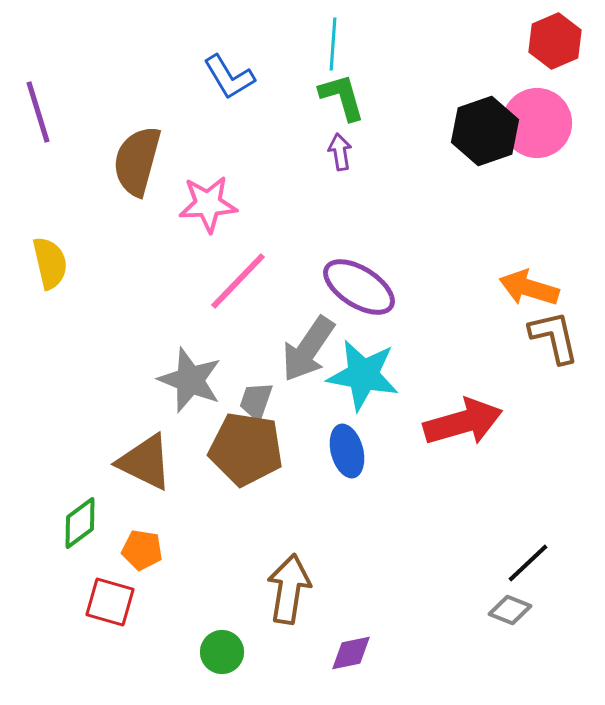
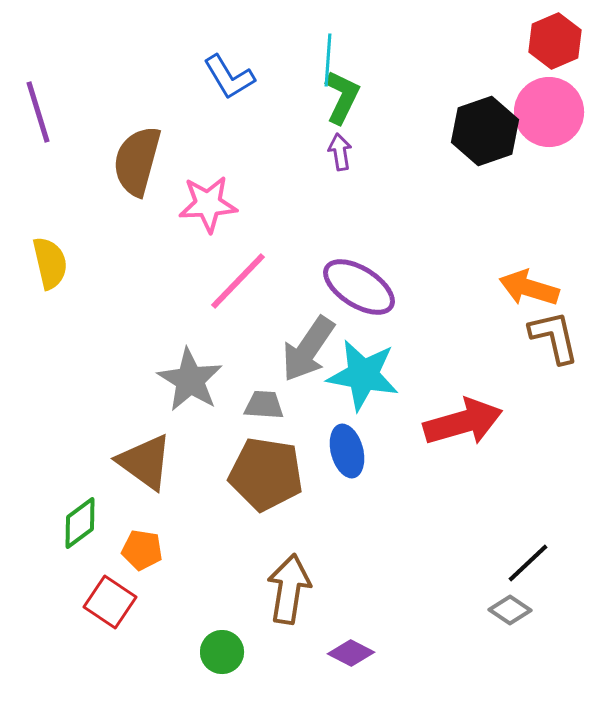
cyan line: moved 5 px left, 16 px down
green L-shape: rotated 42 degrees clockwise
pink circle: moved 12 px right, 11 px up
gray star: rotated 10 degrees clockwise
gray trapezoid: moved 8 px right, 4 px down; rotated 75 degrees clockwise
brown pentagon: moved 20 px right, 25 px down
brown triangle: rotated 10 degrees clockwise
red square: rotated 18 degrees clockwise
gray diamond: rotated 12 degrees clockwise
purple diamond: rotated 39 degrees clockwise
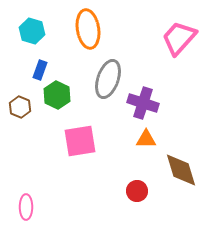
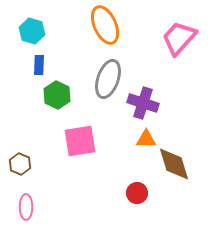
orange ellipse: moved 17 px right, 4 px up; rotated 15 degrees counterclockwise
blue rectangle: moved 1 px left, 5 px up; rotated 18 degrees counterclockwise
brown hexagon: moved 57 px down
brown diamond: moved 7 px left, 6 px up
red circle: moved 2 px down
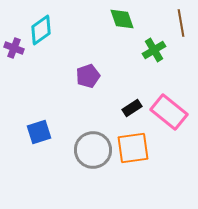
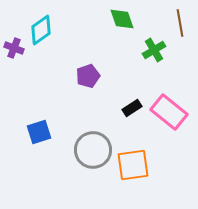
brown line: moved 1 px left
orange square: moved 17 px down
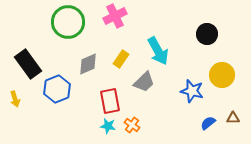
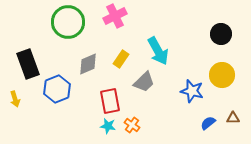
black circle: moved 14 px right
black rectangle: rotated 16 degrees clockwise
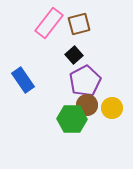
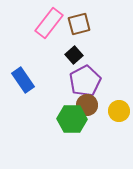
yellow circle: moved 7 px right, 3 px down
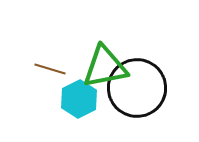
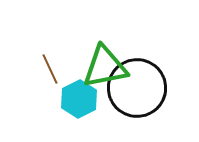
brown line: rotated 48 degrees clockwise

# [What to do]
Reproduce each line of the material in which the string "black" occurs.

# [Answer box]
black circle: moved 14 px right
black rectangle: rotated 16 degrees clockwise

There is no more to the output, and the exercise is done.